Assignment: The data below holds the lines to copy: everything from the line containing "blue button: none" to the line containing "blue tape: [250,433,318,502]", both ends included, set down exactly.

Study material:
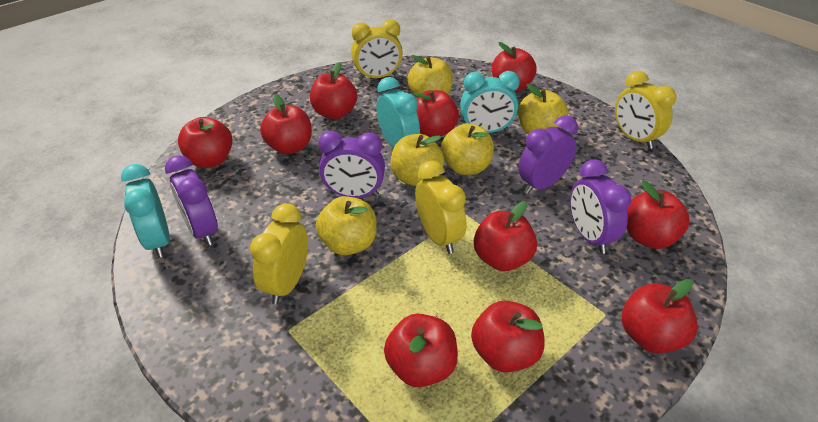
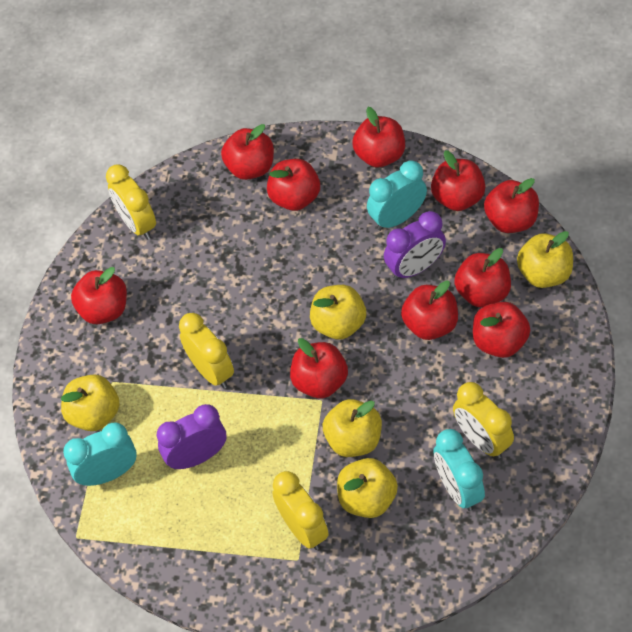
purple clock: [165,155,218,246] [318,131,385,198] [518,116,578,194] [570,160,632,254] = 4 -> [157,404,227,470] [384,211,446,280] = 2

==

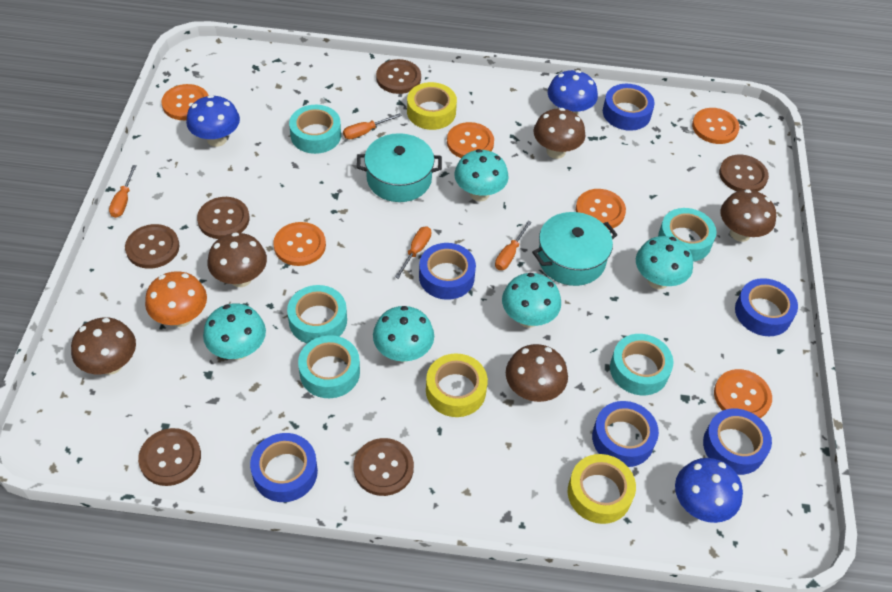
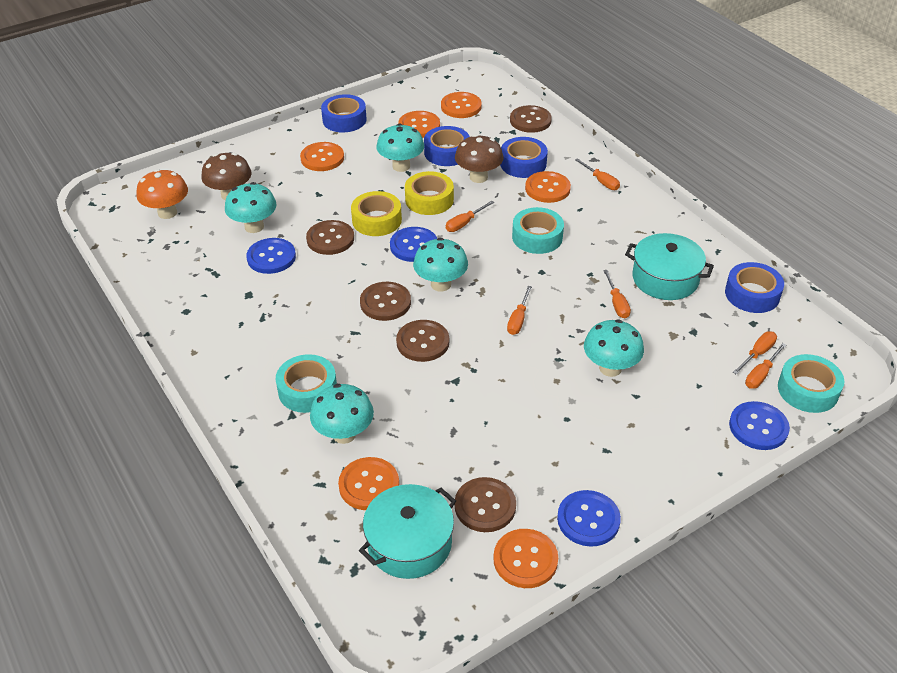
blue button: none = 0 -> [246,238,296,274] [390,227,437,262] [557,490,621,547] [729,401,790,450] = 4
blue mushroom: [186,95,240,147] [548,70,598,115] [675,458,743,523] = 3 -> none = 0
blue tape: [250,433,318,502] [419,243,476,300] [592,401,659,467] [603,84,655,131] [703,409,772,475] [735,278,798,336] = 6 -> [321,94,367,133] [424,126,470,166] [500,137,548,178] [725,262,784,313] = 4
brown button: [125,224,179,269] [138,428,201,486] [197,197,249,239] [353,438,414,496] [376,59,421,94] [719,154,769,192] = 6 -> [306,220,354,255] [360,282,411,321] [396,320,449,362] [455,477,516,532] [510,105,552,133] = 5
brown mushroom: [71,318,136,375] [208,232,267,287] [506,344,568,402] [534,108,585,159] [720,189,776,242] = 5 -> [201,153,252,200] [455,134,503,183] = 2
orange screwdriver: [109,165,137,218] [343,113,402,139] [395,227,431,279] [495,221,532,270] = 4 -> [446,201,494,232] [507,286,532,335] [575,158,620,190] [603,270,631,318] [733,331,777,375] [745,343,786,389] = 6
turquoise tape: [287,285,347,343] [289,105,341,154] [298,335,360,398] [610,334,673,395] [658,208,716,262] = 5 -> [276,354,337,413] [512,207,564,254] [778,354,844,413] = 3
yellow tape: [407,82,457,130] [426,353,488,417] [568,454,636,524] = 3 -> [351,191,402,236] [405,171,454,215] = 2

...

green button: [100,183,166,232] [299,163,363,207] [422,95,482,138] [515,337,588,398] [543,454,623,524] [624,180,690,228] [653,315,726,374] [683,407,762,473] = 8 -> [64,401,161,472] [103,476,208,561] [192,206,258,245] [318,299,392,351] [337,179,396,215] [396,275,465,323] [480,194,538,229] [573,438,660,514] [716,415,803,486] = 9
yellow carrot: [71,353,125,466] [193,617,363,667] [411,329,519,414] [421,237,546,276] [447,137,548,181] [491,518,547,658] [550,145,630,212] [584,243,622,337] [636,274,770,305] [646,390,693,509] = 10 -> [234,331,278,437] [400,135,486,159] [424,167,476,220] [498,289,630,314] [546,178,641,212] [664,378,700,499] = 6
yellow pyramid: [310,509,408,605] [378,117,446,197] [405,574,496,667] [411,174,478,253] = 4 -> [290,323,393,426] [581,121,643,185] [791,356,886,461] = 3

Exercise result:
blue button: none = 0 -> [246,238,296,274] [390,227,437,262] [557,490,621,547] [729,401,790,450] = 4
blue mushroom: [186,95,240,147] [548,70,598,115] [675,458,743,523] = 3 -> none = 0
blue tape: [250,433,318,502] [419,243,476,300] [592,401,659,467] [603,84,655,131] [703,409,772,475] [735,278,798,336] = 6 -> [321,94,367,133] [424,126,470,166] [500,137,548,178] [725,262,784,313] = 4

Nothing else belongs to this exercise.